▶ **WORK INSTRUCTION**
Word for word, please restate the lines from the beginning of the data through the line in which "IC3: NAND CD4011" appears.

▶ **Dataset entries**
▶

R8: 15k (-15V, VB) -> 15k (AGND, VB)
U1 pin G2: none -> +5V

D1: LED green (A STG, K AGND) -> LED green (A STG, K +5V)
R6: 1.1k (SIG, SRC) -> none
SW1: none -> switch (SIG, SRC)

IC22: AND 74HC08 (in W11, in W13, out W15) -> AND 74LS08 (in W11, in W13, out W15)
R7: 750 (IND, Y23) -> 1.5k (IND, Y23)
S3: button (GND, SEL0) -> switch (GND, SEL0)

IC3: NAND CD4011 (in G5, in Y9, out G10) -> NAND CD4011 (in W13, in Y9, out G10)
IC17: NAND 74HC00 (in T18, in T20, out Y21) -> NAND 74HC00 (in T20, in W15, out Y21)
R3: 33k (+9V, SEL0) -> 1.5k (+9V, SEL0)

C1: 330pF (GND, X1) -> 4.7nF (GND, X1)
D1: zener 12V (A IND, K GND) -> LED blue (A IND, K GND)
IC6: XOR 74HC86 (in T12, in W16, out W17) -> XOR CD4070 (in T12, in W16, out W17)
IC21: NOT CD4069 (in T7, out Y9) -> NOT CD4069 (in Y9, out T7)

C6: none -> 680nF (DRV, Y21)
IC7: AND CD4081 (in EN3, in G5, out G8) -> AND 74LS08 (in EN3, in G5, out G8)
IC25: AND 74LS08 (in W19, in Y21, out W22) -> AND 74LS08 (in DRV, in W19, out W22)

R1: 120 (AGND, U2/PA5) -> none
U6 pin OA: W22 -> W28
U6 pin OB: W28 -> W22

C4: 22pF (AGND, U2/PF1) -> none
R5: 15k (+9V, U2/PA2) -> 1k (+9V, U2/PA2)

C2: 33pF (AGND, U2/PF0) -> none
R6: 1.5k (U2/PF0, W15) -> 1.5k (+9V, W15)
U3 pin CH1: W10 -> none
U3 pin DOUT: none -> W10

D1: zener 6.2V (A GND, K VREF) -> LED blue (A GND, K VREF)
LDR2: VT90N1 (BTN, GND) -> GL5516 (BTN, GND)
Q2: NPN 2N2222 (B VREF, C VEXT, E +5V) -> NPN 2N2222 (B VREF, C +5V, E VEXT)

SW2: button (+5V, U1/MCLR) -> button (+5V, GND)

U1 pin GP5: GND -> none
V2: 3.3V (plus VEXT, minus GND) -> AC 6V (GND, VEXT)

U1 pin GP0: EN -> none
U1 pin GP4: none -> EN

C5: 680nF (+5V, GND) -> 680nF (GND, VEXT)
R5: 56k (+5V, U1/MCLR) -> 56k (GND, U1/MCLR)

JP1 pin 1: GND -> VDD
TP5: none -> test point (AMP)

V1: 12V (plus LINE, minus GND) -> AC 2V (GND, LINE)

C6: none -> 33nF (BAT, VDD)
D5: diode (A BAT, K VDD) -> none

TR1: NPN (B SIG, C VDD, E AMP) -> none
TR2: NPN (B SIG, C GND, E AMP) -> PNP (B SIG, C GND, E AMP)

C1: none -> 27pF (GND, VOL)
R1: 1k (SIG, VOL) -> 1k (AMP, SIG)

◀

▶ **RESPONSE TO THE TASK**
R8: 15k (-15V, VB) -> 15k (AGND, VB)
U1 pin G2: none -> +5V

D1: LED green (A STG, K AGND) -> LED green (A STG, K +5V)
R6: 1.1k (SIG, SRC) -> none
SW1: none -> switch (SIG, SRC)

IC22: AND 74HC08 (in W11, in W13, out W15) -> AND 74LS08 (in W11, in W13, out W15)
R7: 750 (IND, Y23) -> 1.5k (IND, Y23)
S3: button (GND, SEL0) -> switch (GND, SEL0)

IC3: NAND CD4011 (in G5, in Y9, out G10) -> NAND CD4011 (in W13, in Y9, out G10)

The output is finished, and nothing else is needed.